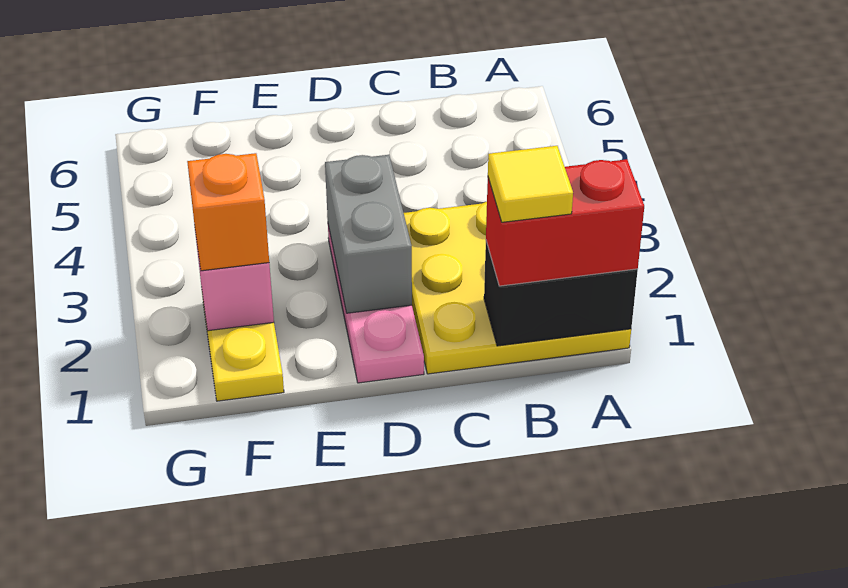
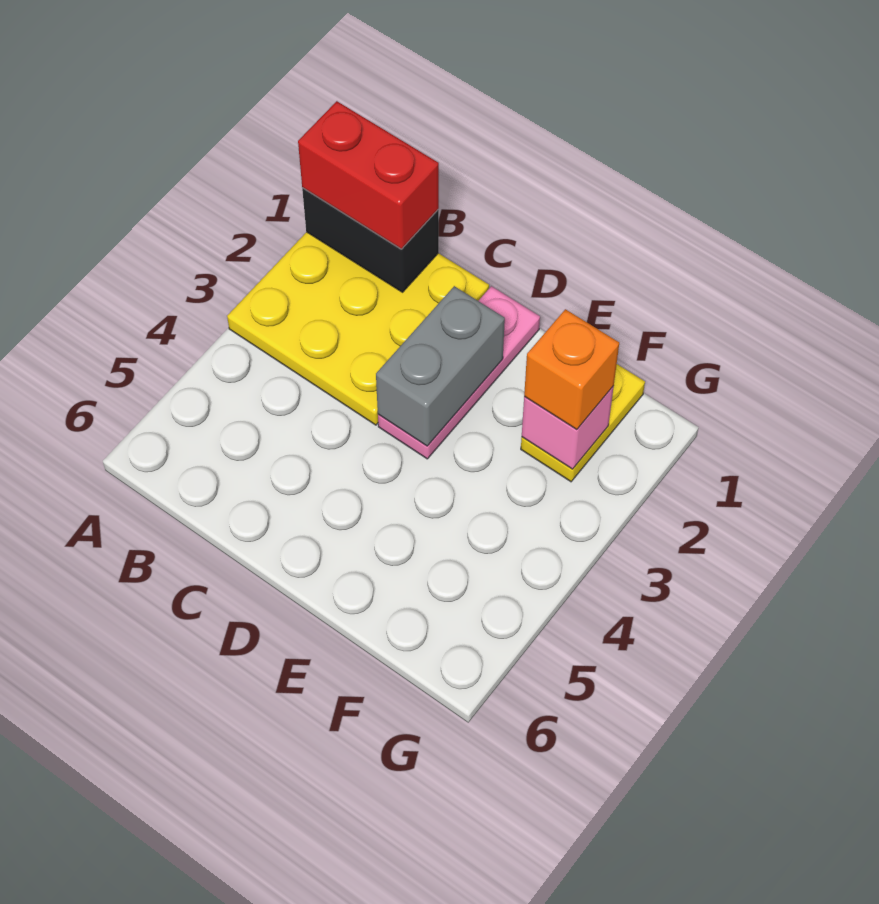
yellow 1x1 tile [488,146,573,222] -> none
* * *
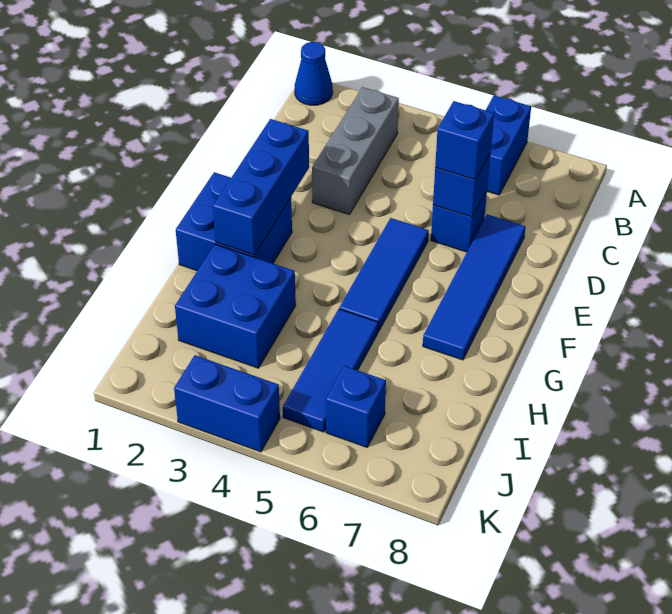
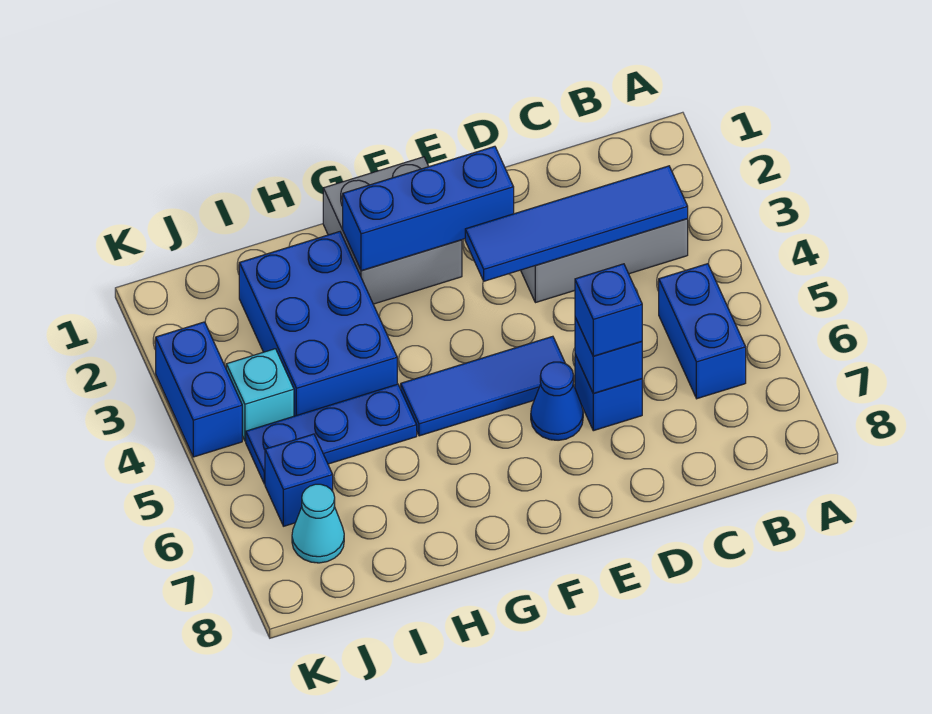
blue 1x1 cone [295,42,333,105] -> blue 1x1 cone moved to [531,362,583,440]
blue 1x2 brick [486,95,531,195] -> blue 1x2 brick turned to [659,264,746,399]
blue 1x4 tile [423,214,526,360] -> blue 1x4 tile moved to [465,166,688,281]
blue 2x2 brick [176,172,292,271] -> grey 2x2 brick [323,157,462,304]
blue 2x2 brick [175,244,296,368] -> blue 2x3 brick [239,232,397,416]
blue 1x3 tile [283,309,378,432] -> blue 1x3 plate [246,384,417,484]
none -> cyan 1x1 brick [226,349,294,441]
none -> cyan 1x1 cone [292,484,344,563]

Activity: Extract the lines of the preceding material that run from the line with "blue 2x2 brick [176,172,292,271]" through the line with "none -> cyan 1x1 cone [292,484,344,563]", inclusive, reproducing them exactly and adding nothing.

Answer box:
blue 2x2 brick [176,172,292,271] -> grey 2x2 brick [323,157,462,304]
blue 2x2 brick [175,244,296,368] -> blue 2x3 brick [239,232,397,416]
blue 1x3 tile [283,309,378,432] -> blue 1x3 plate [246,384,417,484]
none -> cyan 1x1 brick [226,349,294,441]
none -> cyan 1x1 cone [292,484,344,563]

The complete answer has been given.